[Opening Material for this exercise section]

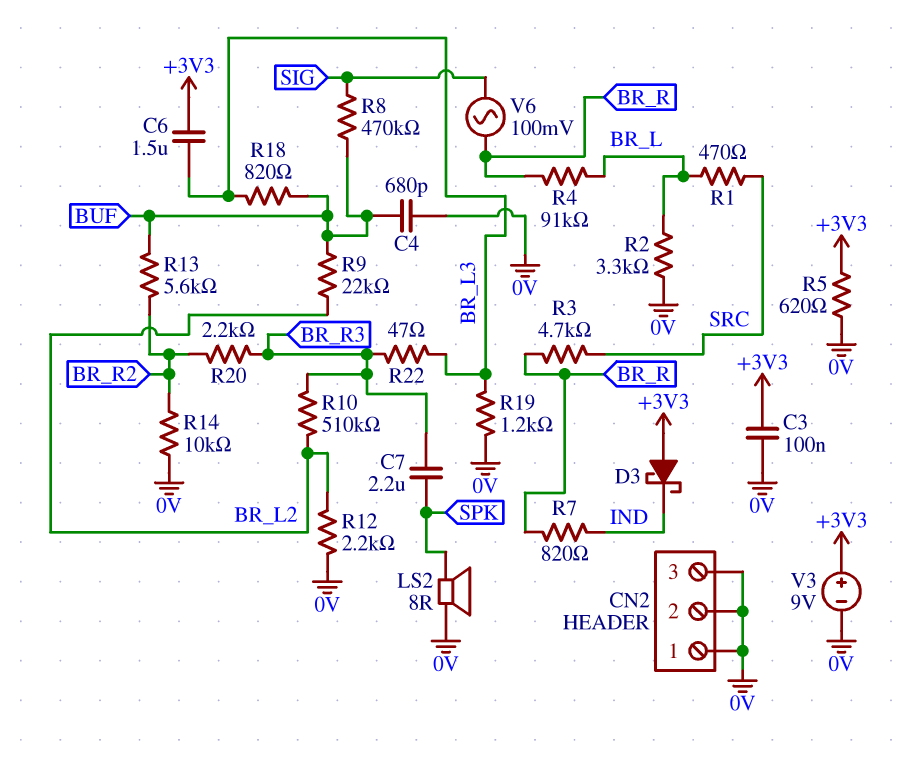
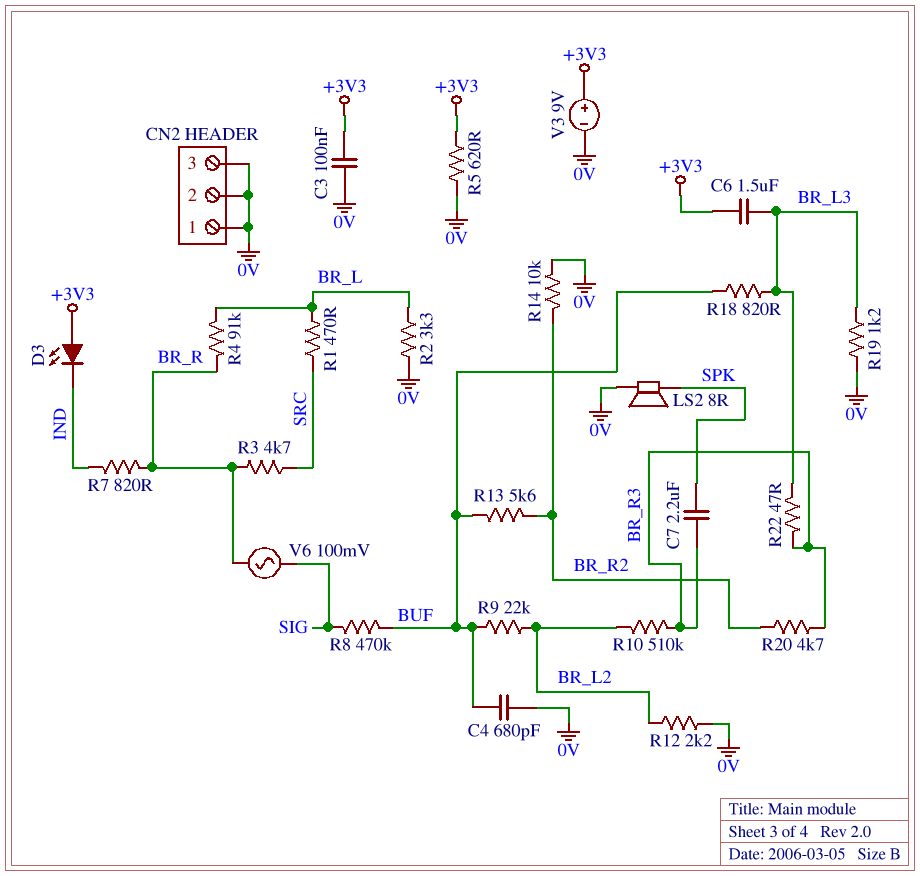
D3: schottky (A +3V3, K IND) -> LED (A +3V3, K IND)
R20: 2.2k (BR_R2, BR_R3) -> 4.7k (BR_R2, BR_R3)

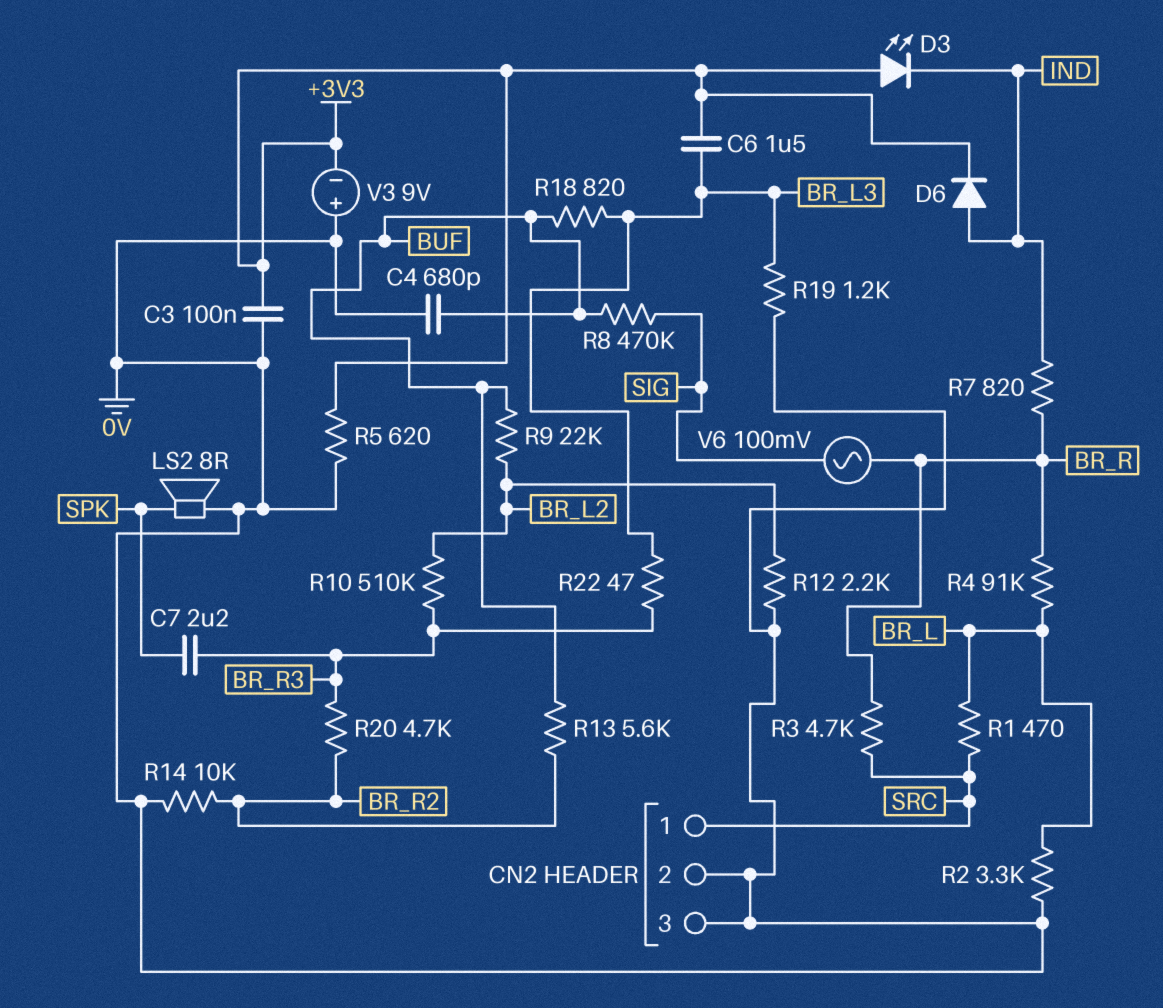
CN2 pin 1: 0V -> SRC
D6: none -> diode (A IND, K +3V3)
V3: 9V (plus +3V3, minus 0V) -> 9V (plus 0V, minus +3V3)

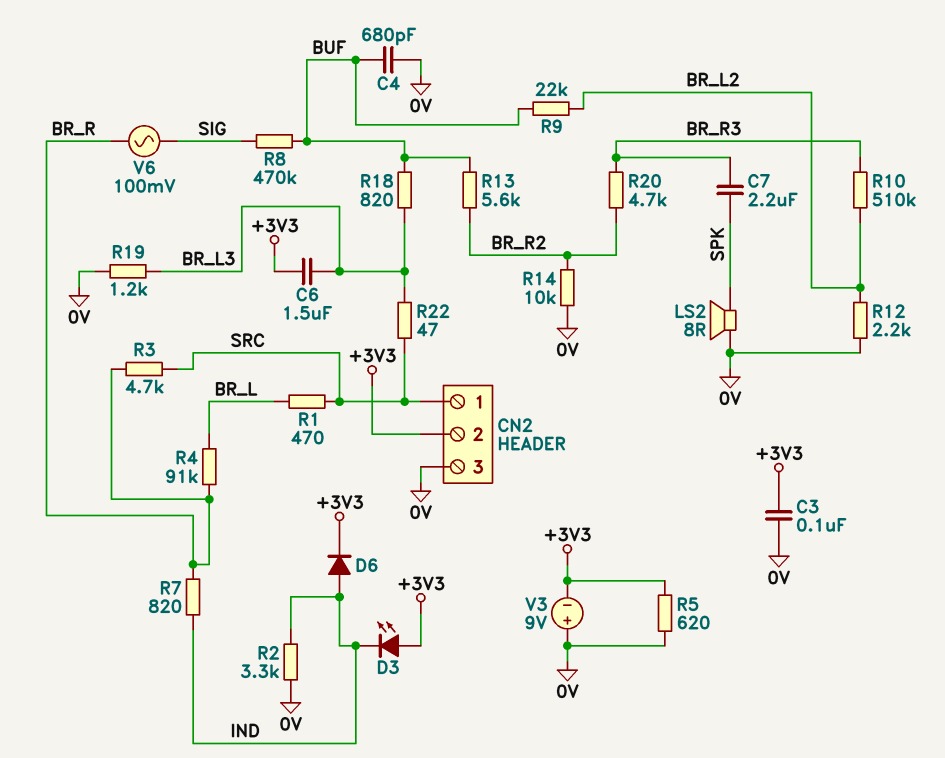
CN2 pin 2: 0V -> +3V3
R2: 3.3k (0V, BR_L) -> 3.3k (0V, IND)
R22: 47 (BR_L3, BR_R3) -> 47 (BR_L3, SRC)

[Closing Material for this exercise section]

Instructions for the task — All of the records above should be reproduced exactly, with the pictures left out.

Solved exercise —
D3: schottky (A +3V3, K IND) -> LED (A +3V3, K IND)
R20: 2.2k (BR_R2, BR_R3) -> 4.7k (BR_R2, BR_R3)

CN2 pin 1: 0V -> SRC
D6: none -> diode (A IND, K +3V3)
V3: 9V (plus +3V3, minus 0V) -> 9V (plus 0V, minus +3V3)

CN2 pin 2: 0V -> +3V3
R2: 3.3k (0V, BR_L) -> 3.3k (0V, IND)
R22: 47 (BR_L3, BR_R3) -> 47 (BR_L3, SRC)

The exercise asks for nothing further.